Problem statement
Starting from the line in which "white 2x2 slope" appears, output every line down to the last line of the data below, exactly and without anything more.

──────── Given data

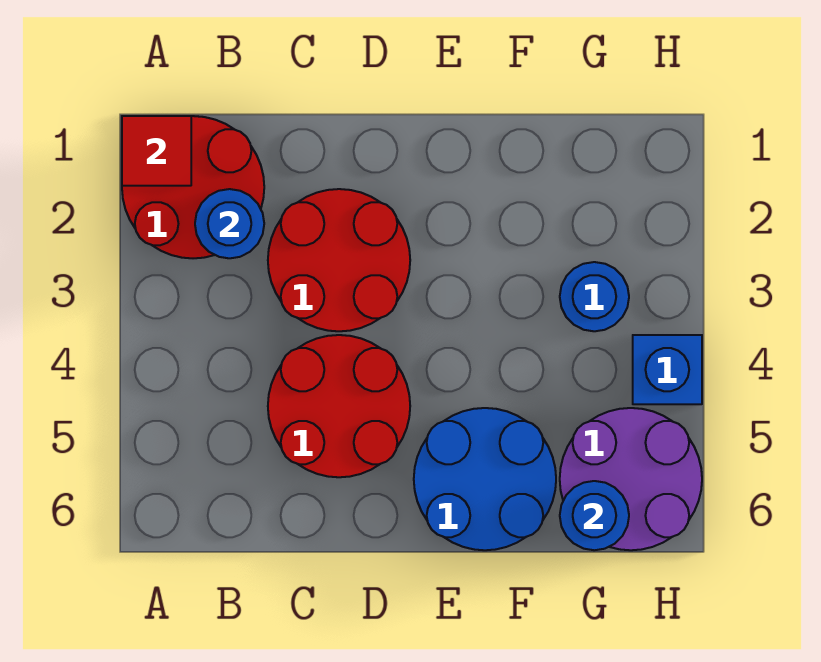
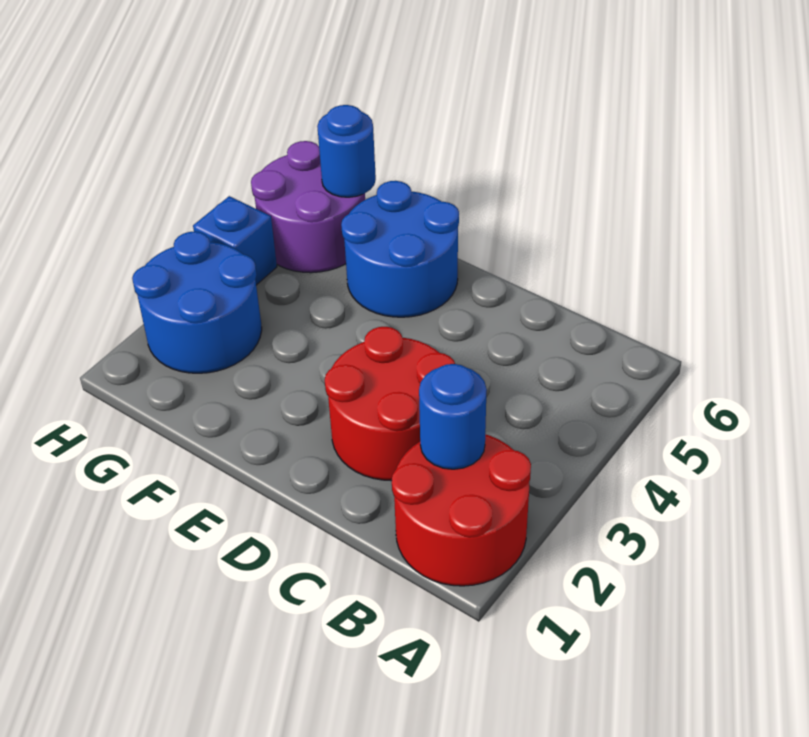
red 1x1 tile [122,116,191,186] -> none
red 2x2 round brick [268,335,410,477] -> none
blue 1x1 round brick [560,262,629,331] -> blue 2x2 round brick [132,232,262,373]

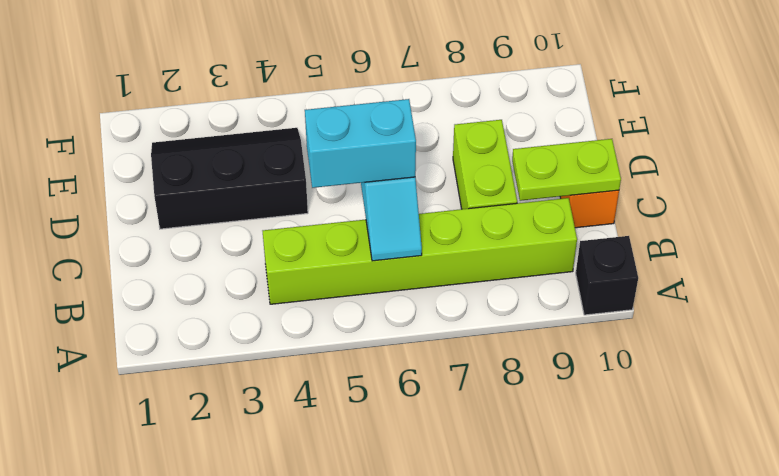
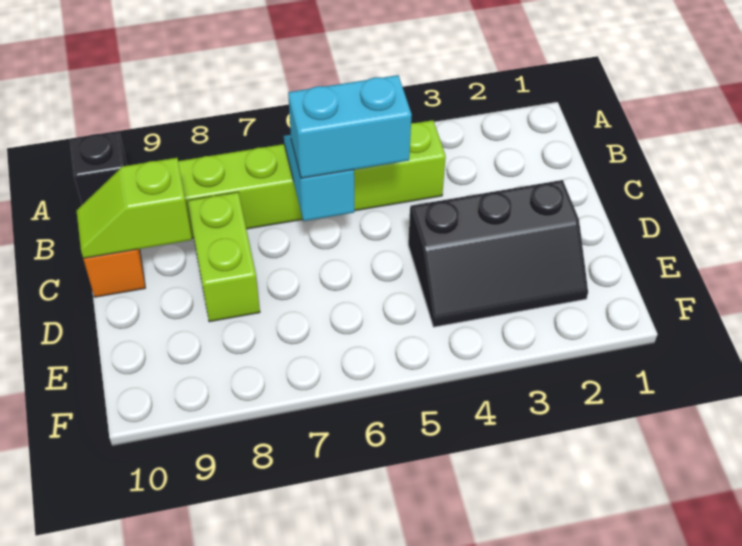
lime 1x2 plate [512,139,621,201] -> lime 1x2 slope [76,158,192,258]

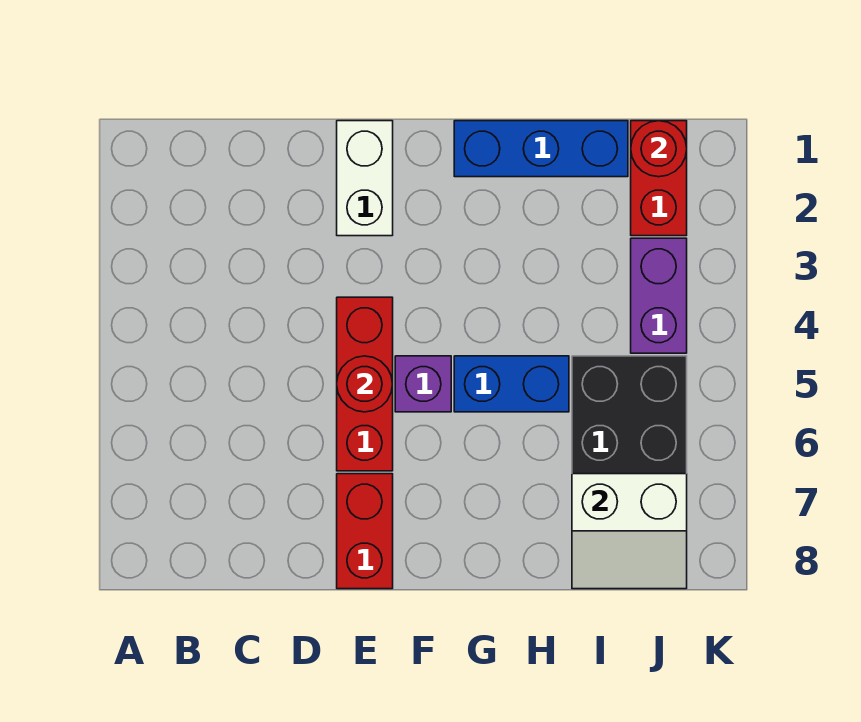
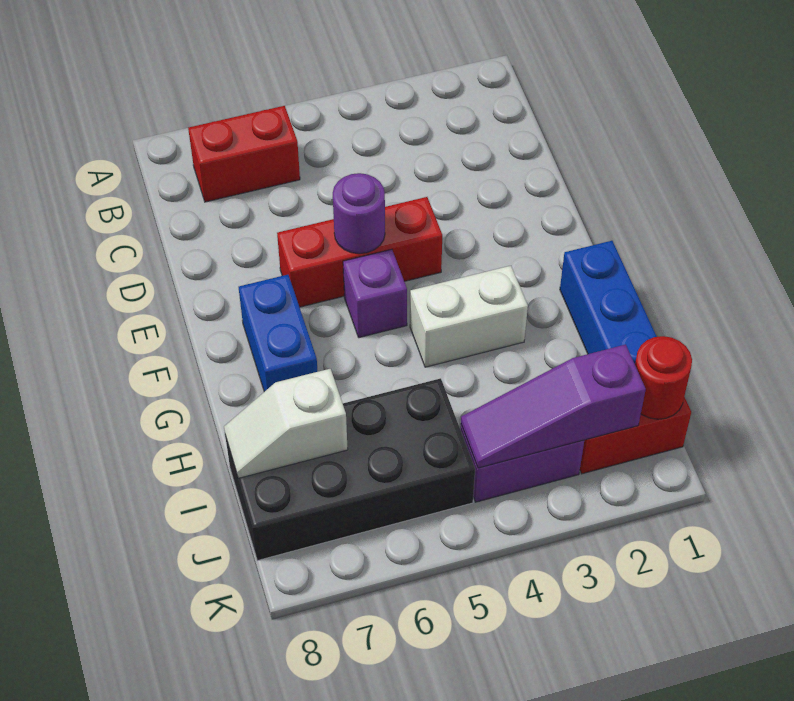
white 1x2 brick [337,121,393,236] -> white 1x2 brick moved to [410,266,528,367]
red 1x1 round brick [337,356,393,412] -> purple 1x1 round brick [333,173,385,254]
red 1x2 brick [337,474,393,589] -> red 1x2 brick moved to [188,106,300,202]
blue 1x2 brick [454,356,569,412] -> blue 1x2 brick moved to [239,275,318,392]
white 2x2 slope [572,474,687,589] -> white 1x2 slope [224,369,348,478]
none -> purple 1x3 slope [461,345,646,468]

────────────────

Answer section
white 2x2 slope [572,474,687,589] -> white 1x2 slope [224,369,348,478]
none -> purple 1x3 slope [461,345,646,468]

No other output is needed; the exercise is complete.